### WORK REQUEST
How do the lines below between the ones holding "none -> brown tile C13:D13 level 1" and "none -> pink brick N9 level 2", inclusive, read? Give them again exactly, with no other lines.

### SOURCE RECORDS
==*==

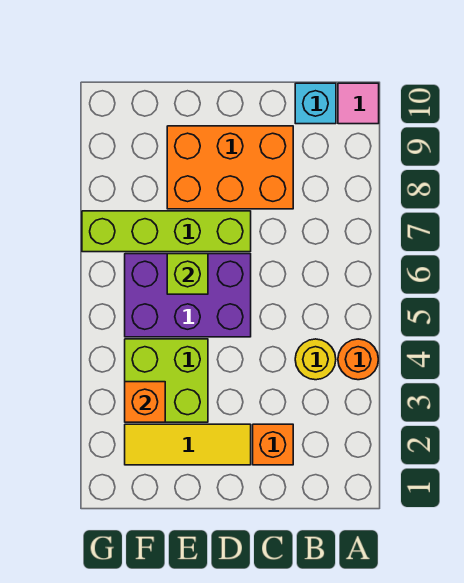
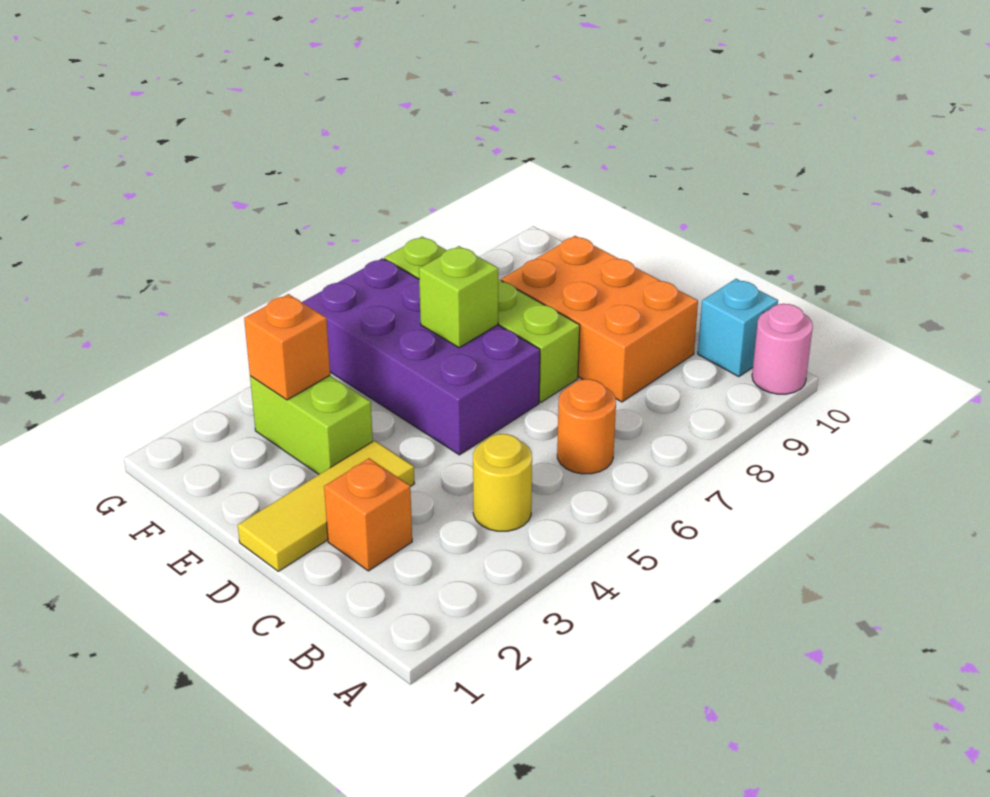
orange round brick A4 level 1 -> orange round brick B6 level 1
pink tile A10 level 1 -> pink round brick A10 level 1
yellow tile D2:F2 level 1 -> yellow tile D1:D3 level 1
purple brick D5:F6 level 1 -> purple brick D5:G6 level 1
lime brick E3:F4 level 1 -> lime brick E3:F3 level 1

==*==

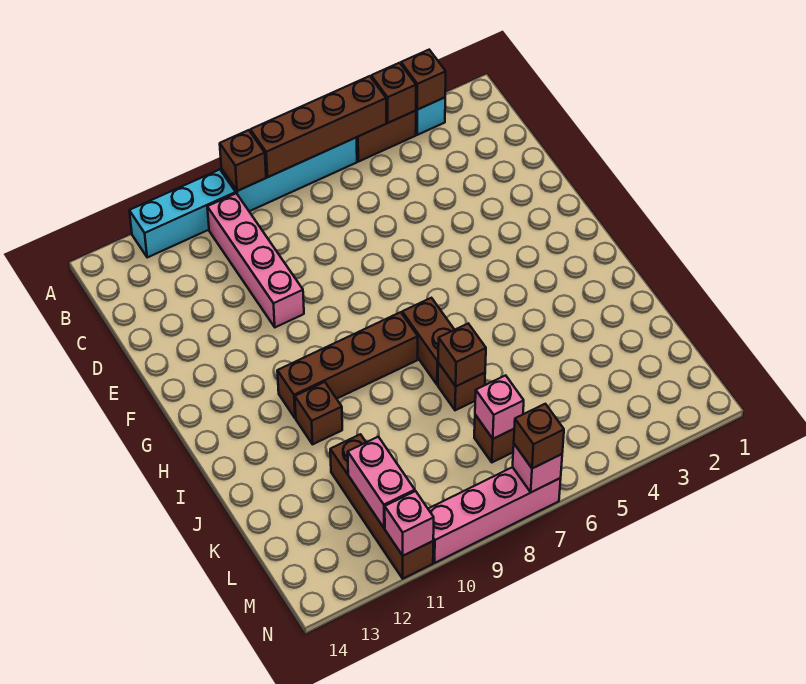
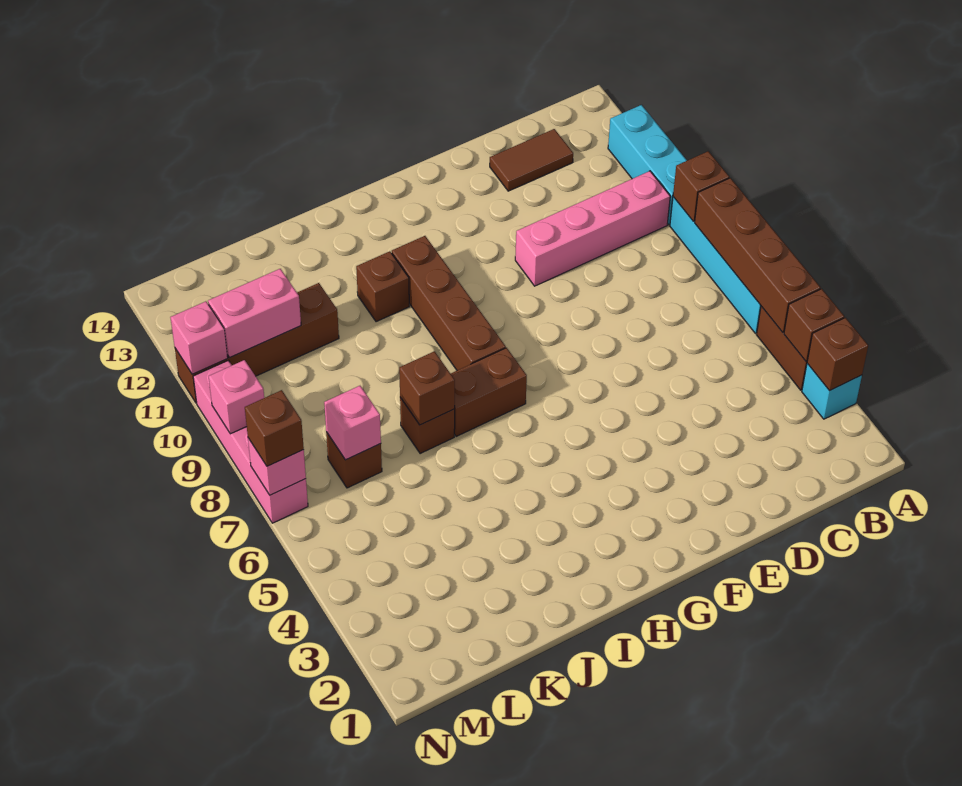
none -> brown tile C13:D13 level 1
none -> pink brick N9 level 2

==*==

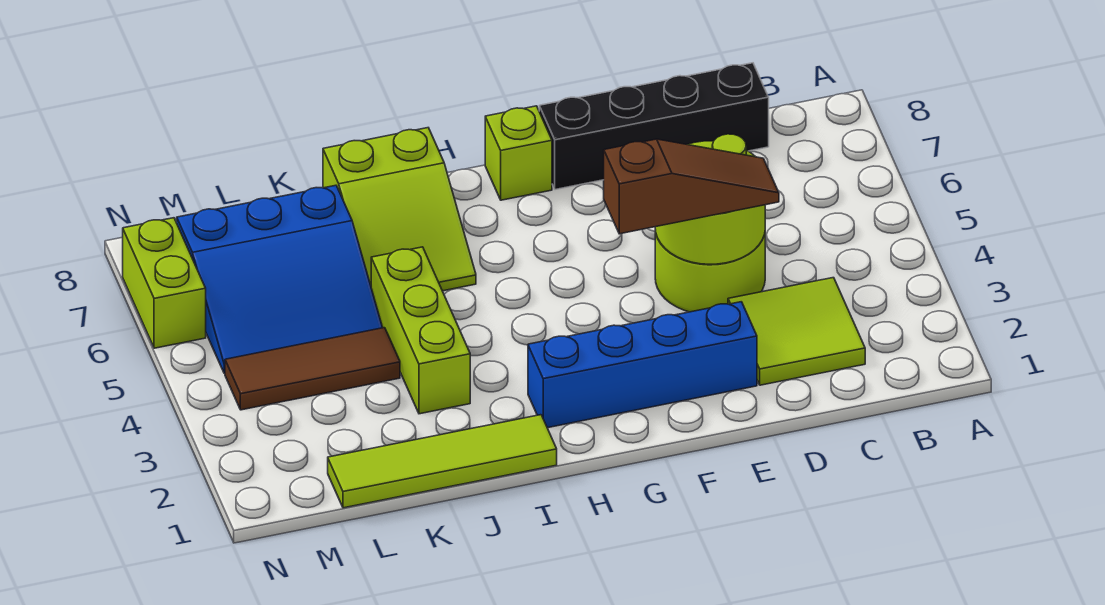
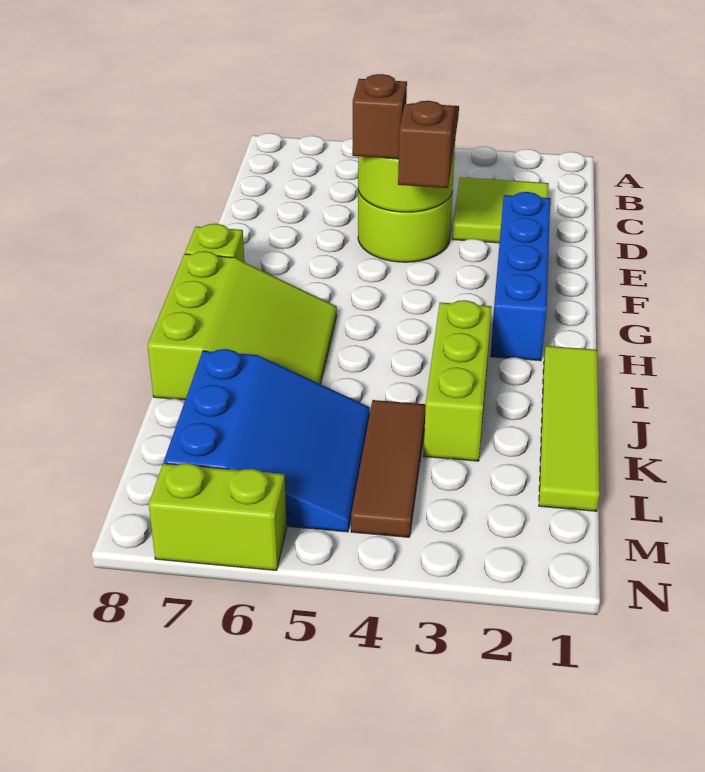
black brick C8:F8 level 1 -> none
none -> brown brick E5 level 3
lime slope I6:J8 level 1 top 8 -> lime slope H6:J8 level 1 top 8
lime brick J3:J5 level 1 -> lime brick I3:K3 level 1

==*==

### ANSWER BOX
none -> brown tile C13:D13 level 1
none -> pink brick N9 level 2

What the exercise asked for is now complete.